Aim of the task
Take the line with "- removed: tarta (rojo) (234,409)" and all lines after it, through the end of the records below, and repeat them exactly.

(Stored dataset items)
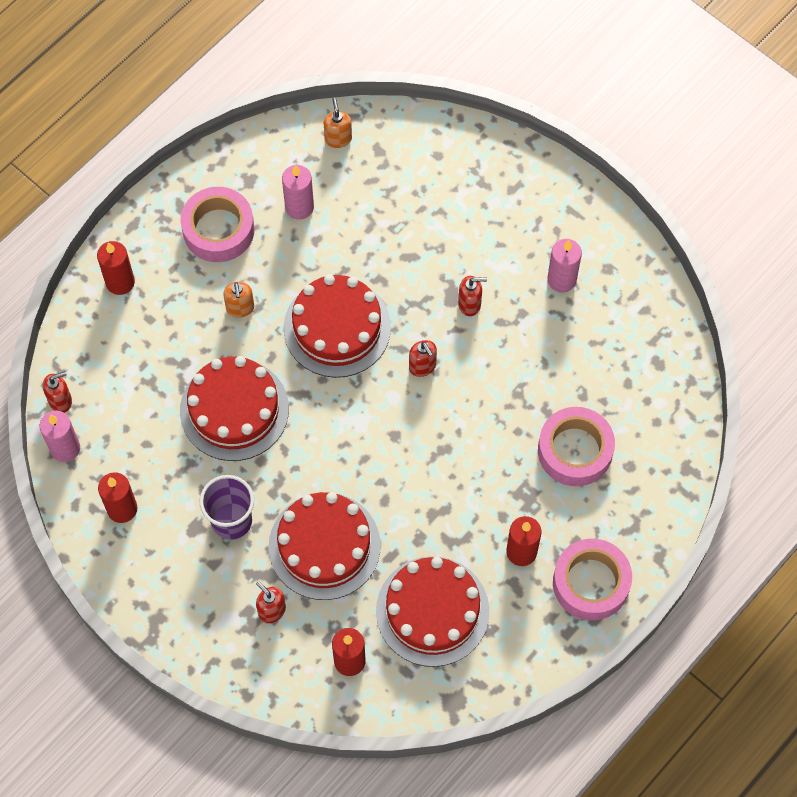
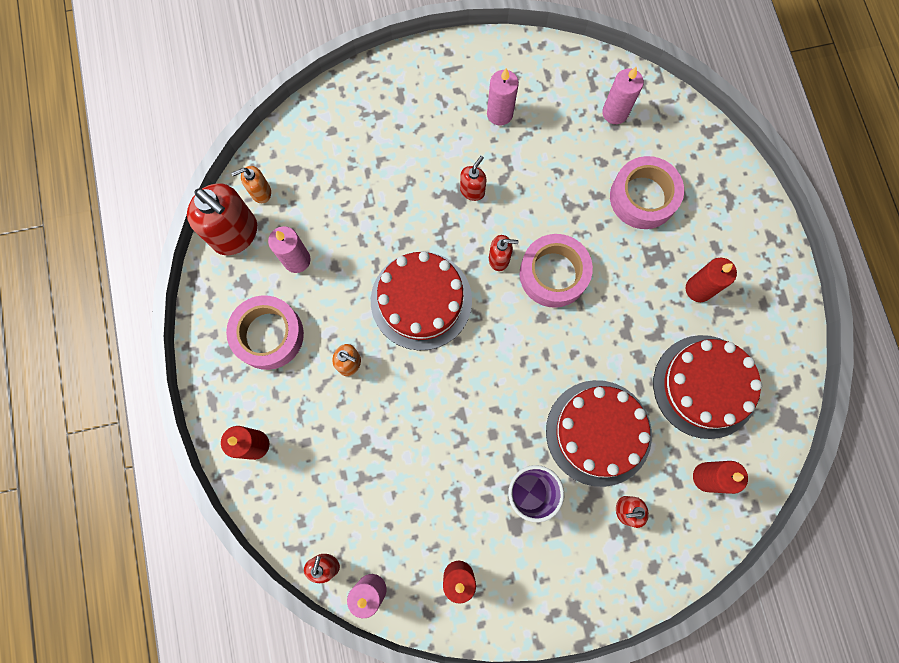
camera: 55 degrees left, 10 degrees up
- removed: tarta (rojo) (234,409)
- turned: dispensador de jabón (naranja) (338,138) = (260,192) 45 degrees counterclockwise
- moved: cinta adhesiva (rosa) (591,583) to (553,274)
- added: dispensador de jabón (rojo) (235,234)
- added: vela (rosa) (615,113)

Answer to this exercise
- removed: tarta (rojo) (234,409)
- turned: dispensador de jabón (naranja) (338,138) = (260,192) 45 degrees counterclockwise
- moved: cinta adhesiva (rosa) (591,583) to (553,274)
- added: dispensador de jabón (rojo) (235,234)
- added: vela (rosa) (615,113)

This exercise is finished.